=== Begin Enclosure ===

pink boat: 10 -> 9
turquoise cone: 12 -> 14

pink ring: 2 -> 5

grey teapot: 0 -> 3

=== End Enclosure ===
=== Begin Enclosure ===

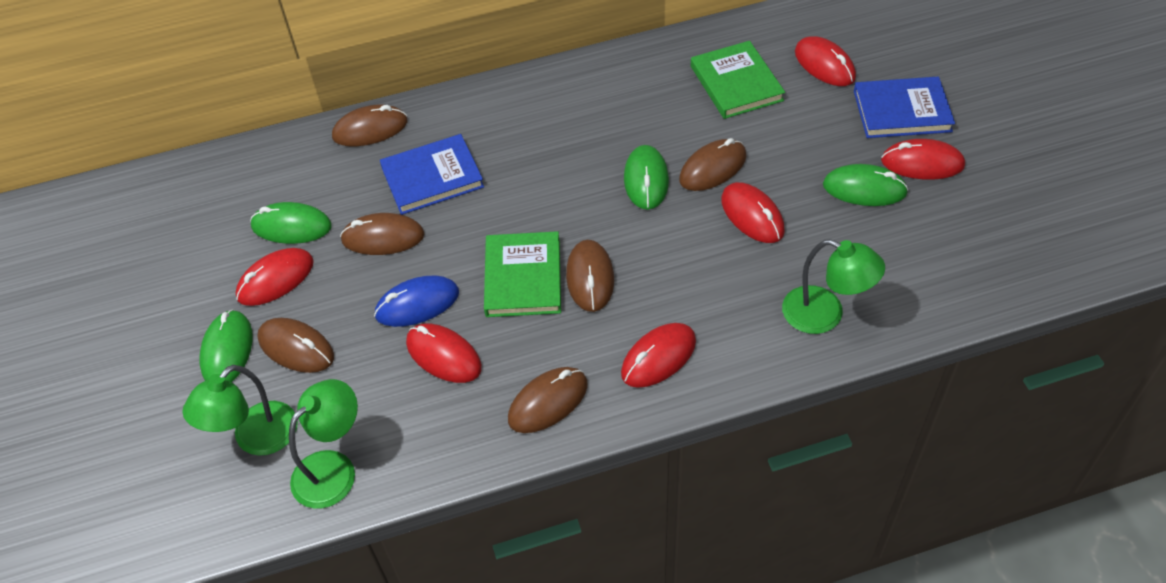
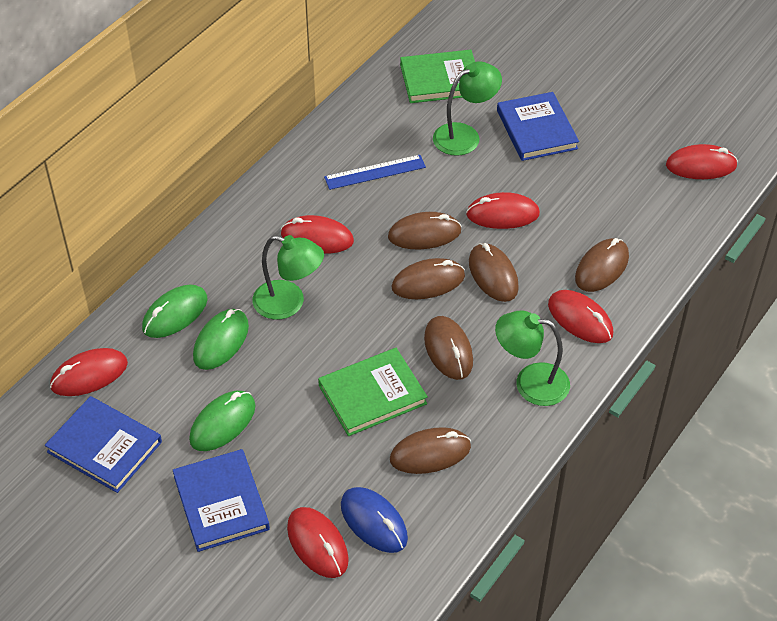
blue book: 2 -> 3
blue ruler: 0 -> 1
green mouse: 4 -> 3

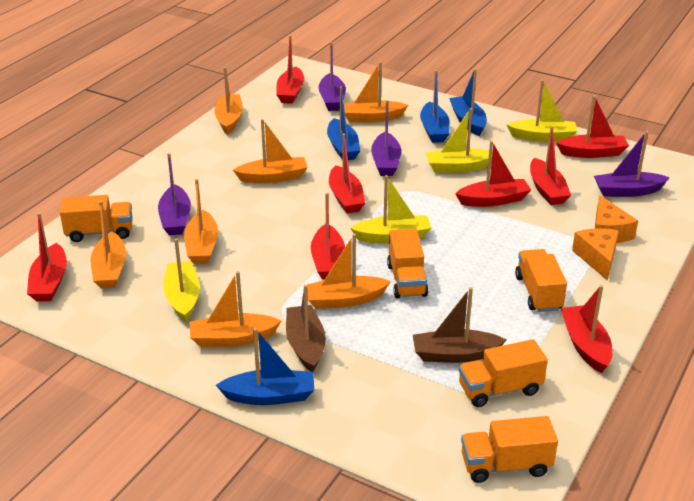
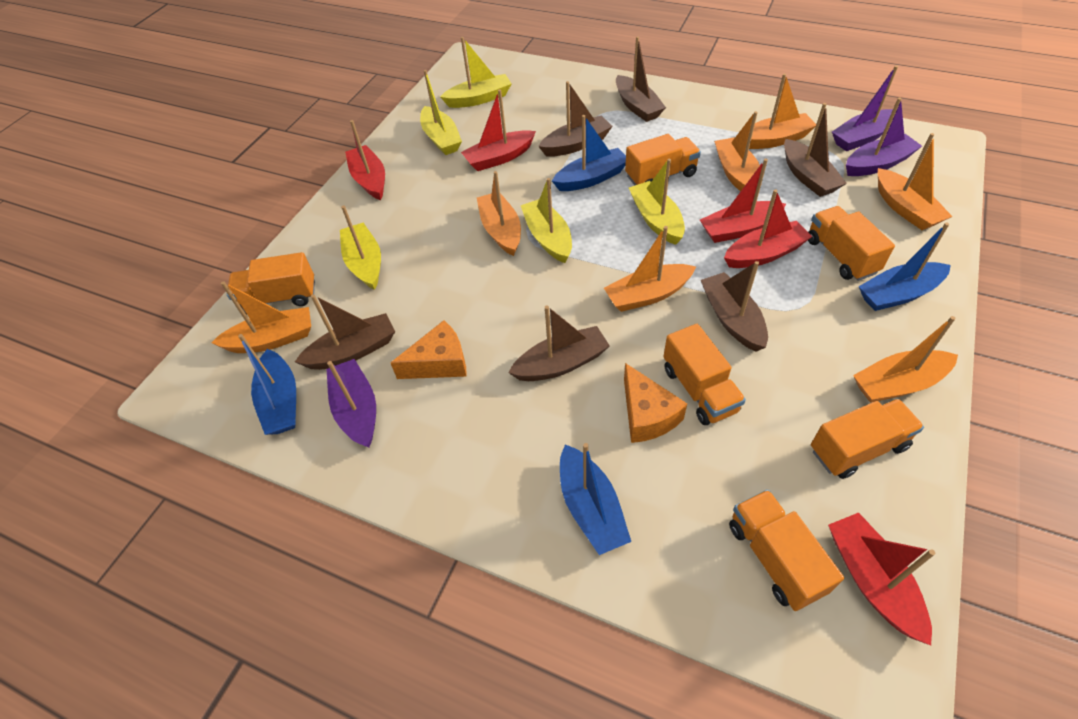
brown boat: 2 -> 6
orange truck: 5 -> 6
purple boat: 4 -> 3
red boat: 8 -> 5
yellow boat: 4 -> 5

=== End Enclosure ===

What is expected:
All lines above starting at the one with "green mouse: 4 -> 3" and ending at the one with "yellow boat: 4 -> 5", inclusive, are to be printed again exactly, with the pictures left out.

Answer section:
green mouse: 4 -> 3

brown boat: 2 -> 6
orange truck: 5 -> 6
purple boat: 4 -> 3
red boat: 8 -> 5
yellow boat: 4 -> 5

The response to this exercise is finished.